● **Exercise requirements**: Line count for the string "brick": give the number of lines in the data below that contain it, and nothing more.

● **Records provided**:
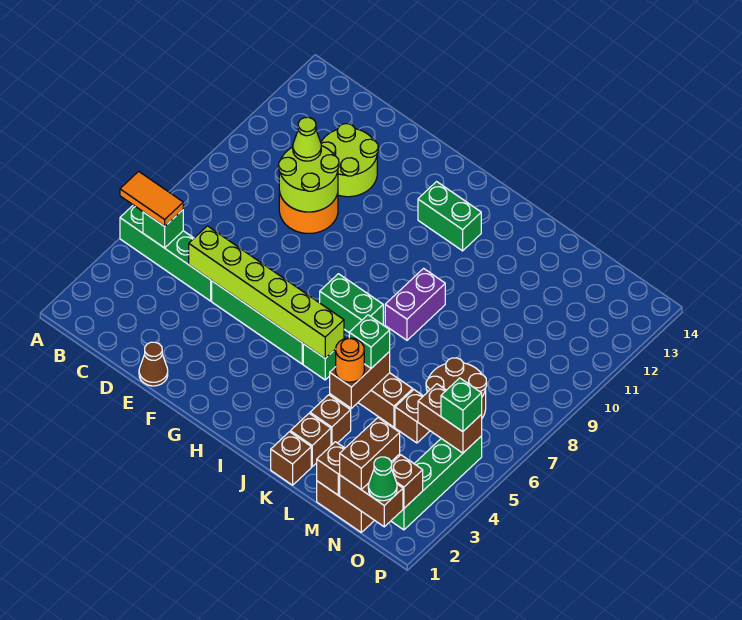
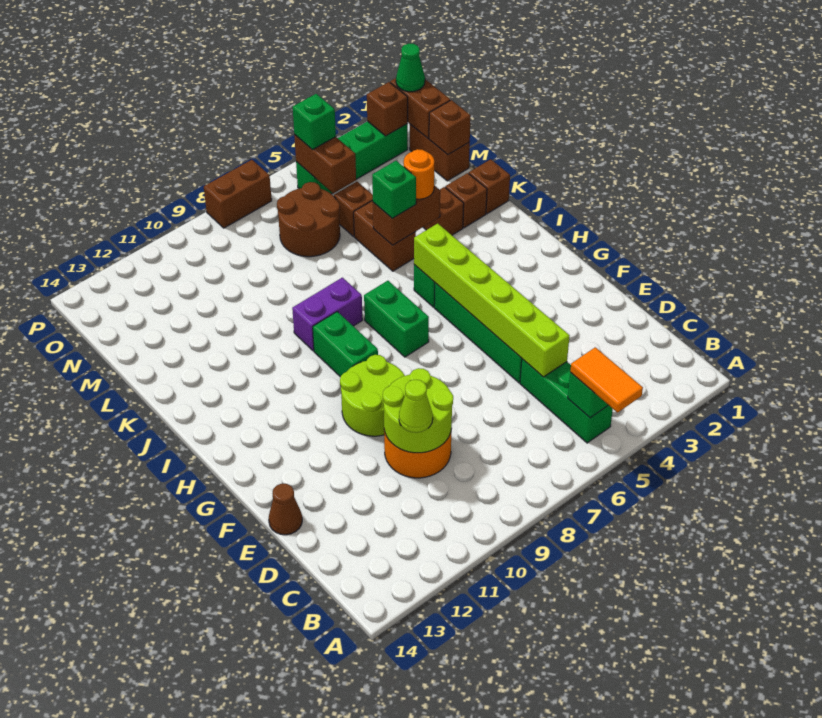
green brick A5:D5 level 1 -> green brick B5:D5 level 1
lime round brick D11:E12 level 1 -> lime round brick F9:G10 level 1
brown cone E1 level 1 -> brown cone E14 level 1
green brick H12:I12 level 1 -> green brick H9:I9 level 1
brown brick N1:N2 level 3 -> brown brick P7:P8 level 1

● **Response area**: 4